→ Data for this task:
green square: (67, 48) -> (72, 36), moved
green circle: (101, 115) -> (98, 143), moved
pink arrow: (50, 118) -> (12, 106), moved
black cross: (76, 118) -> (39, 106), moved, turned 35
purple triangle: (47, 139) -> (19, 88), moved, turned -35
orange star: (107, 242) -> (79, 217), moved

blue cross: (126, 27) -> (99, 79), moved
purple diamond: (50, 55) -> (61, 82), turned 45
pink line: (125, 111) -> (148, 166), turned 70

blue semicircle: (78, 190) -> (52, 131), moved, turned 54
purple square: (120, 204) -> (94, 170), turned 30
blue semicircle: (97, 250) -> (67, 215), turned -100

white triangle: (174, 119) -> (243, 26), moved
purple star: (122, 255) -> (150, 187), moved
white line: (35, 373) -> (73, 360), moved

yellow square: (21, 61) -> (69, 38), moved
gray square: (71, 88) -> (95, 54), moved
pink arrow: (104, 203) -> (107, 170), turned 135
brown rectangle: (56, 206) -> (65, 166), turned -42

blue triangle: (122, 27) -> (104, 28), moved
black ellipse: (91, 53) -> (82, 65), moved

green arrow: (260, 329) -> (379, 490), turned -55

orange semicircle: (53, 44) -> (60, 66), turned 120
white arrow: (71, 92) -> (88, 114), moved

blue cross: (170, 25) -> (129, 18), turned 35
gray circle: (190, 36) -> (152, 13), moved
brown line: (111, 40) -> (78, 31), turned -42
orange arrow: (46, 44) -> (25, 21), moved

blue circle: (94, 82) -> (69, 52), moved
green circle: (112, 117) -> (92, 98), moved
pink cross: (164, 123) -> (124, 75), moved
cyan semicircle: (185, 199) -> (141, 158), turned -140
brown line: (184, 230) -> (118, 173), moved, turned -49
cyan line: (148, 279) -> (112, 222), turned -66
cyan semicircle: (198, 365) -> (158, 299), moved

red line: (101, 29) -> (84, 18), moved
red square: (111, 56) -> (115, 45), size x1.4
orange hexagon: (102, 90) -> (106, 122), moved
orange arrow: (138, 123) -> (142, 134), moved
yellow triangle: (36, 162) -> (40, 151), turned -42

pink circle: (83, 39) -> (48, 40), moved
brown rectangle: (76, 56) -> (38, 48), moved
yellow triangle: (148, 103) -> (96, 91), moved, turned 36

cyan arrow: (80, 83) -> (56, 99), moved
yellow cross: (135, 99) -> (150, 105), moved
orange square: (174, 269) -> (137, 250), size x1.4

==

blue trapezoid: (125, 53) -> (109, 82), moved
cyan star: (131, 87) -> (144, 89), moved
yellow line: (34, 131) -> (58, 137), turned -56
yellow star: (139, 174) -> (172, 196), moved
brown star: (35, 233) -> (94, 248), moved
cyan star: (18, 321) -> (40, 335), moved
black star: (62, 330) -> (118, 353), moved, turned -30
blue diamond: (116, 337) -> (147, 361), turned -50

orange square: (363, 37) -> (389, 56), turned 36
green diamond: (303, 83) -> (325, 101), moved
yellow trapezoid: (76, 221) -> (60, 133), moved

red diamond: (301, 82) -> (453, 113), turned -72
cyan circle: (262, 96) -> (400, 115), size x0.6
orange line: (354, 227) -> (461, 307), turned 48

--

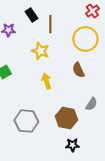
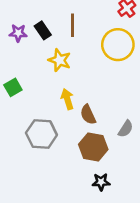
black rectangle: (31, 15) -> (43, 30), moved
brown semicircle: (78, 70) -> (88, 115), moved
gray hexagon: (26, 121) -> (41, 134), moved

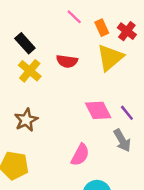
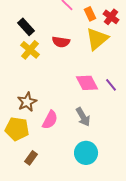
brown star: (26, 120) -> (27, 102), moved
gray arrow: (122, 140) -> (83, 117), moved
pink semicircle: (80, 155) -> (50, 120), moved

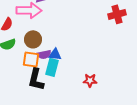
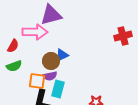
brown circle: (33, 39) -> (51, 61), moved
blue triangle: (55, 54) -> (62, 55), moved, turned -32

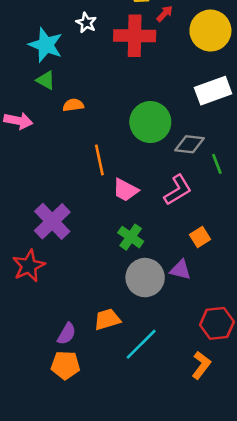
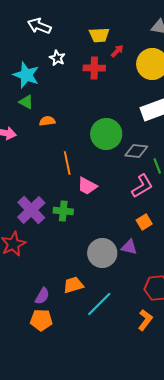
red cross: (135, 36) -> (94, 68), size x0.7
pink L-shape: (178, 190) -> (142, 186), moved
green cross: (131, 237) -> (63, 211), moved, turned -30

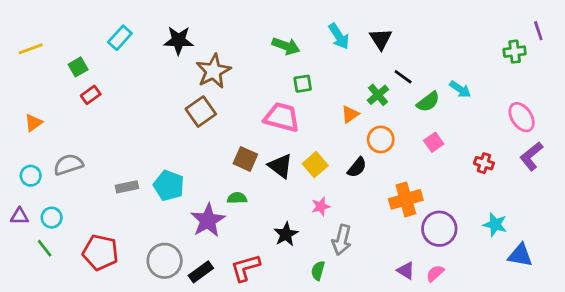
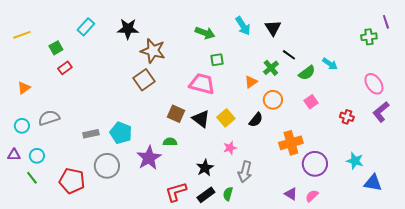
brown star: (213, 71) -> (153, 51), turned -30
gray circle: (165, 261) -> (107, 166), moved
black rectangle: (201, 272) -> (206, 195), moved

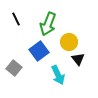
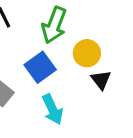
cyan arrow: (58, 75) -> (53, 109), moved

→ Task brief:
Of the lines above, extract only those from the line with "green square: (67, 48) -> (72, 36), moved" to the line with "blue cross: (126, 27) -> (99, 79), moved", both included, exactly as written.

→ Answer for the task:
green square: (67, 48) -> (72, 36), moved
green circle: (101, 115) -> (98, 143), moved
pink arrow: (50, 118) -> (12, 106), moved
black cross: (76, 118) -> (39, 106), moved, turned 35
purple triangle: (47, 139) -> (19, 88), moved, turned -35
orange star: (107, 242) -> (79, 217), moved

blue cross: (126, 27) -> (99, 79), moved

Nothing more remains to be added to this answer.